* What you need to do: Scan the entries below line by line and state how many lines contain the string "green", giving only the number.

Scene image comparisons
╔══
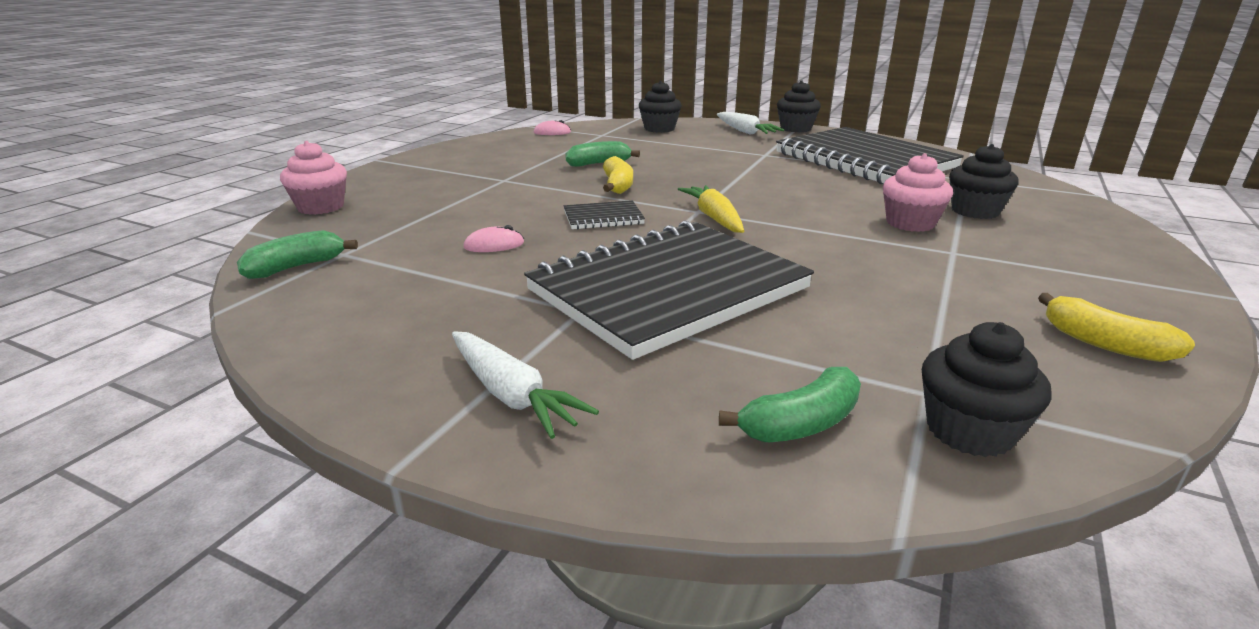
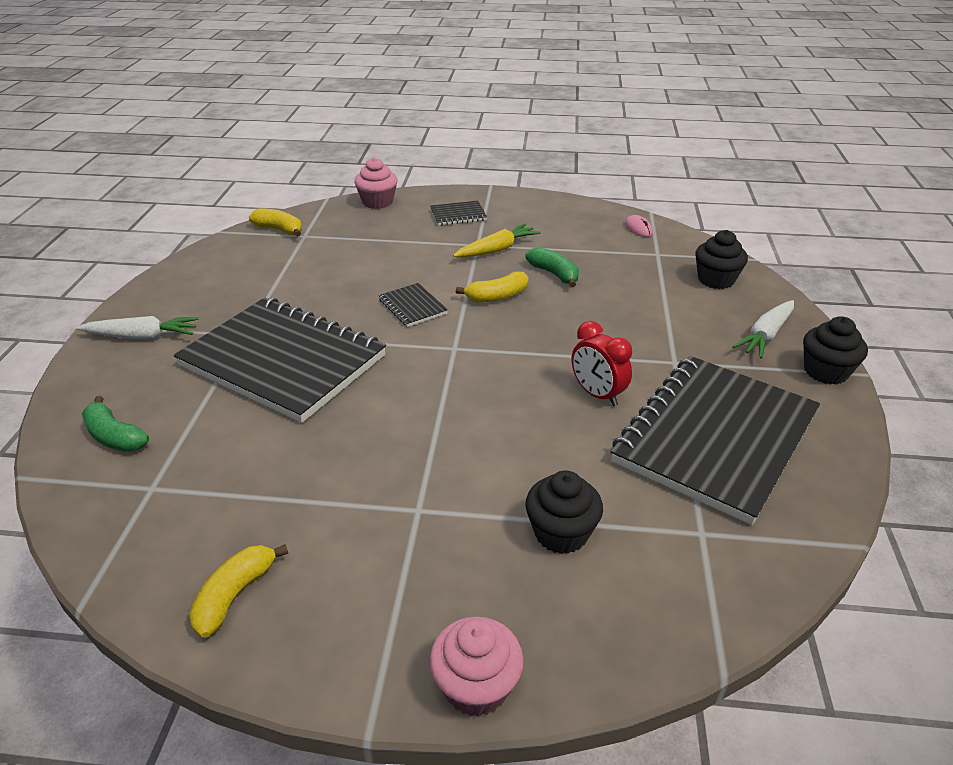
camera: 70 degrees right, 10 degrees up
green banana [237,230,358,279] -> yellow banana [249,208,302,237]
white carrot [452,331,599,439] -> white carrot turned 120 degrees counterclockwise [77,316,199,339]
pink mouse [463,225,524,252] -> none
yellow carrot [678,185,744,233] -> yellow carrot moved to [453,223,541,257]
pink cupcake [883,153,953,232] -> pink cupcake moved to [429,617,523,717]
black cupcake [922,322,1051,457] -> none
none -> black notebook [430,201,487,226]
none -> red clock [572,321,632,406]

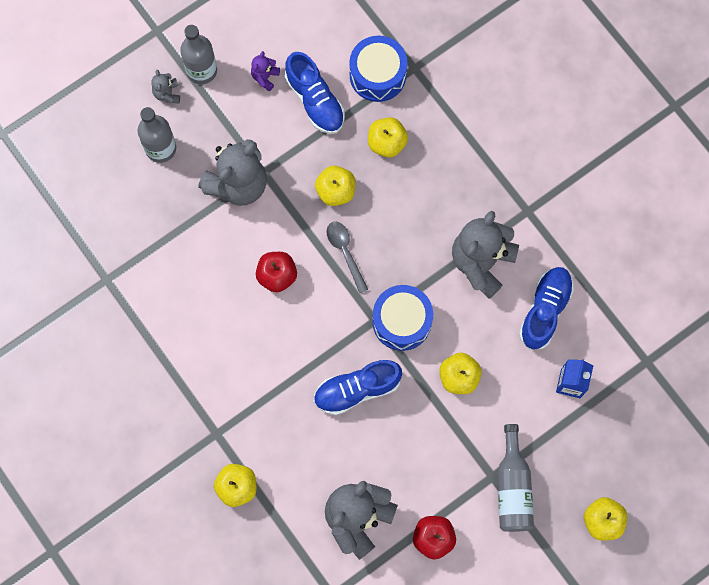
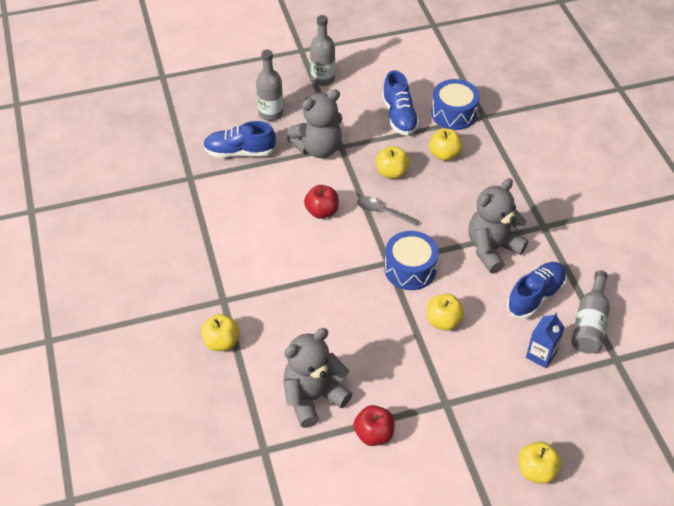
camera: 20 degrees right, 25 degrees down
grey teddy bear [151,70,180,103] -> none
purple teddy bear [251,51,280,91] -> none
blue shoe [314,360,402,415] -> blue shoe moved to [203,121,276,158]
grey spoon [327,221,368,293] -> grey spoon turned 60 degrees counterclockwise [357,196,419,226]
grey bottle [497,424,534,532] -> grey bottle moved to [571,270,610,354]

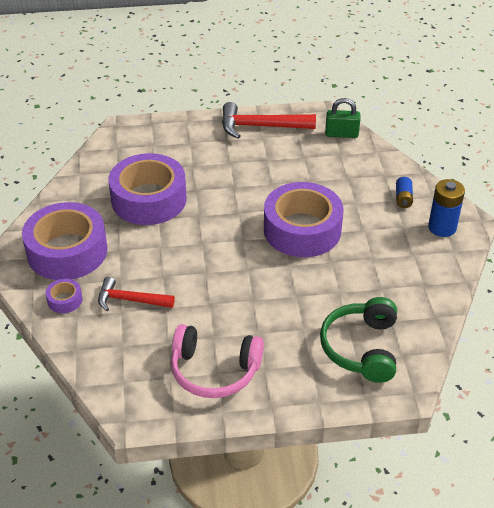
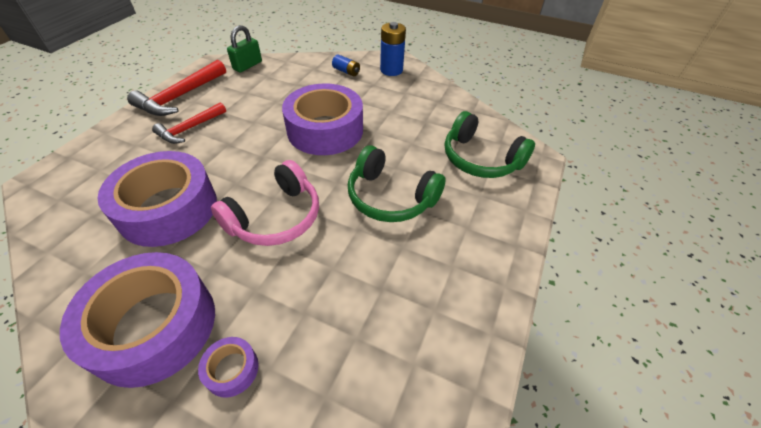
camera: 60 degrees left, 5 degrees up
red hammer [98,277,175,311] -> red hammer moved to [152,102,226,144]
pink headphones [171,324,264,398] -> pink headphones moved to [211,160,319,246]
none -> green headphones [348,145,446,222]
╚══
* Response to the task: 2